[SOURCE MATERIAL Boundary: Start]

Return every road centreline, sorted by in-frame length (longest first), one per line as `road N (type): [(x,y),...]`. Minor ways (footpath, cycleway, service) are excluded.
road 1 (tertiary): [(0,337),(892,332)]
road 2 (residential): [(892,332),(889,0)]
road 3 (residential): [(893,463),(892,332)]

[SOURCE MATERIAL Boundary: End]

▸ **WHAT IS NEEDED**:
Set the data down again in full. Keep it exact.

▸ **REPLY**:
Return every road centreline, sorted by in-frame length (longest first), one per line as `road N (type): [(x,y),...]`. Minor ways (footpath, cycleway, service) are excluded.
road 1 (tertiary): [(0,337),(892,332)]
road 2 (residential): [(892,332),(889,0)]
road 3 (residential): [(893,463),(892,332)]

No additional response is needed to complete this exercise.